• [HOW TO COMPLETE THIS TASK]: Exactly how many lines in the listing contain "satellite"? Respond with the number and nothing more.

(MATERIAL FOR THE TASK begins)

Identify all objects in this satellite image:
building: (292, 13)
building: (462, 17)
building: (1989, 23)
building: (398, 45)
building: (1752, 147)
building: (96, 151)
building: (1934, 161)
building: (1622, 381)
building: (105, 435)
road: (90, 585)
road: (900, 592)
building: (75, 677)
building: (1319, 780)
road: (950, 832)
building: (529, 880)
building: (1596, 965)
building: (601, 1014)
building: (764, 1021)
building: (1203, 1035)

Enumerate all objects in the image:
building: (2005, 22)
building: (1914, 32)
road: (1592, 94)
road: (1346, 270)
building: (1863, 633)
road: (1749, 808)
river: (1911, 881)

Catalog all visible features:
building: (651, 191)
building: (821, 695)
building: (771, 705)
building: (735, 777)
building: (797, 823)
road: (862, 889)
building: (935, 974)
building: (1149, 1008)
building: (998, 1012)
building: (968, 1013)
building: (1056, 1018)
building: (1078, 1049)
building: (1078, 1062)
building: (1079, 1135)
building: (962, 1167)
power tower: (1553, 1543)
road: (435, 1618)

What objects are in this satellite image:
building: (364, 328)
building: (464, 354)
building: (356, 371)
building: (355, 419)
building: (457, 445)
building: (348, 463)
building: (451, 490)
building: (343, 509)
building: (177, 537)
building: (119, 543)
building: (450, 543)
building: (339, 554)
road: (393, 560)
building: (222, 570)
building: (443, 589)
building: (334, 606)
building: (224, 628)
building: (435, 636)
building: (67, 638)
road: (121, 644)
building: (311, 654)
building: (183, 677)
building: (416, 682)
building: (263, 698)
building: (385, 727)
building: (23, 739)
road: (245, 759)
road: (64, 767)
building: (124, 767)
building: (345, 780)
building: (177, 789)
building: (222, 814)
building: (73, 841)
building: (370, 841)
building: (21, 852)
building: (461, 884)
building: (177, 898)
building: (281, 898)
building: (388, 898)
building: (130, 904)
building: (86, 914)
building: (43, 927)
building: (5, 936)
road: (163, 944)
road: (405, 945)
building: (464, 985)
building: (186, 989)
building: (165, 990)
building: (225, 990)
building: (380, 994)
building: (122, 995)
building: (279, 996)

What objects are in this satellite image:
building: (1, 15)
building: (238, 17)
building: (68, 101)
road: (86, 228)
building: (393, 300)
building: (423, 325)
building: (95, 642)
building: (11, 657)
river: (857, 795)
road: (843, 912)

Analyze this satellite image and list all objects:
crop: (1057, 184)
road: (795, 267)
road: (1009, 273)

(MATERIAL FOR THE TASK ends)

• [RESPONSE BELOW]: 4